Problem to work on:
Omit every image, and transcribe the remaining entries exactly as given.

━━━━━ Data to process ━━━━━

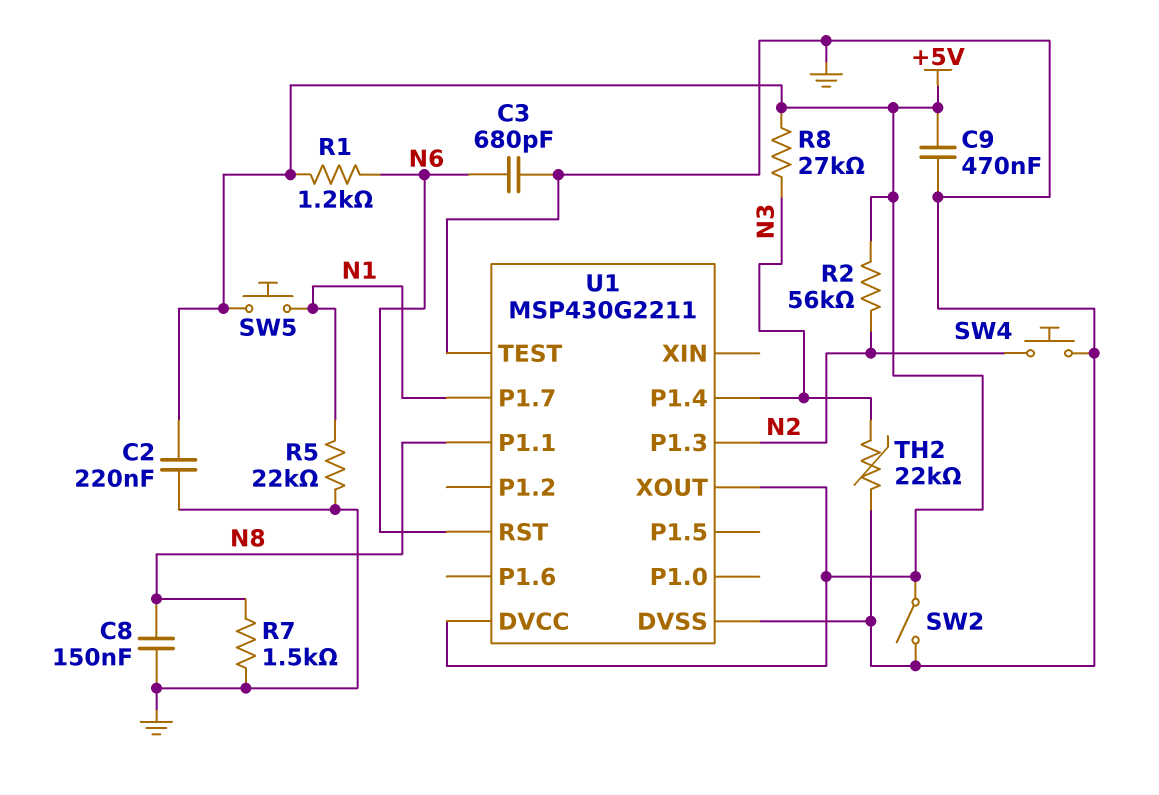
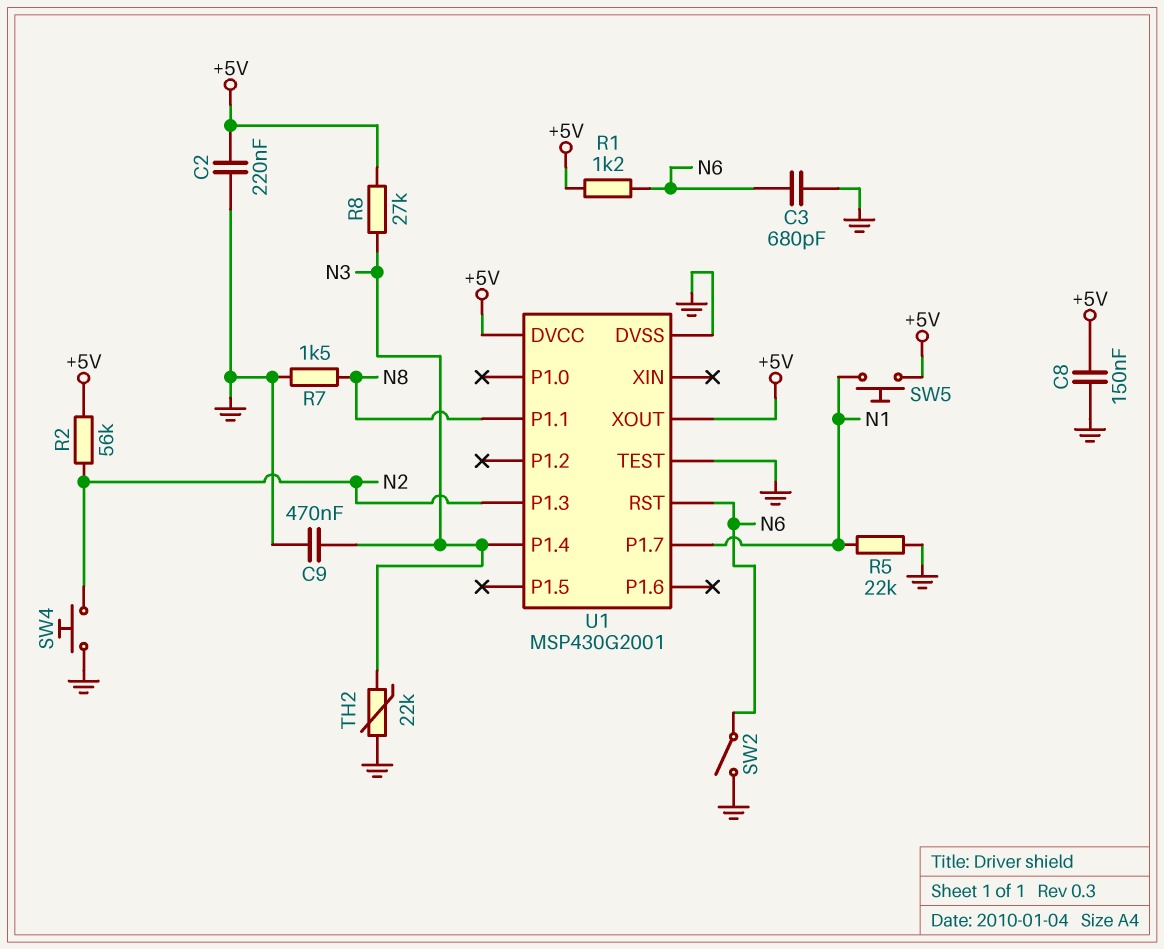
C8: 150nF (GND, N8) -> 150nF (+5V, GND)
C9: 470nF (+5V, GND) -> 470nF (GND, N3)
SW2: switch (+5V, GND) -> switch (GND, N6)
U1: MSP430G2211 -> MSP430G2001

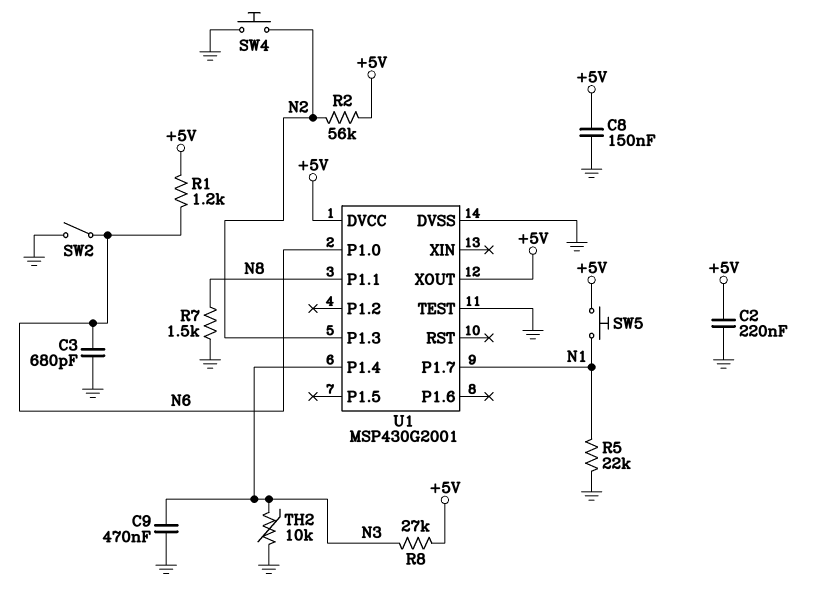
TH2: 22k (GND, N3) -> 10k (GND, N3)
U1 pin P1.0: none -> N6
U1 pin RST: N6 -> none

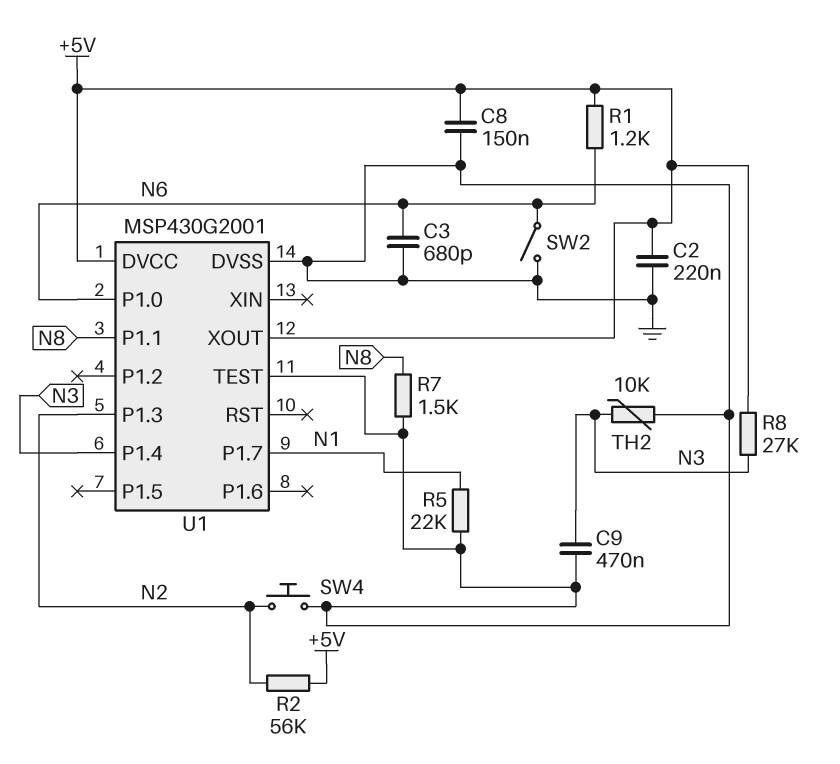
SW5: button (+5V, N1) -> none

━━━━━

Exercise answer:
C8: 150nF (GND, N8) -> 150nF (+5V, GND)
C9: 470nF (+5V, GND) -> 470nF (GND, N3)
SW2: switch (+5V, GND) -> switch (GND, N6)
U1: MSP430G2211 -> MSP430G2001

TH2: 22k (GND, N3) -> 10k (GND, N3)
U1 pin P1.0: none -> N6
U1 pin RST: N6 -> none

SW5: button (+5V, N1) -> none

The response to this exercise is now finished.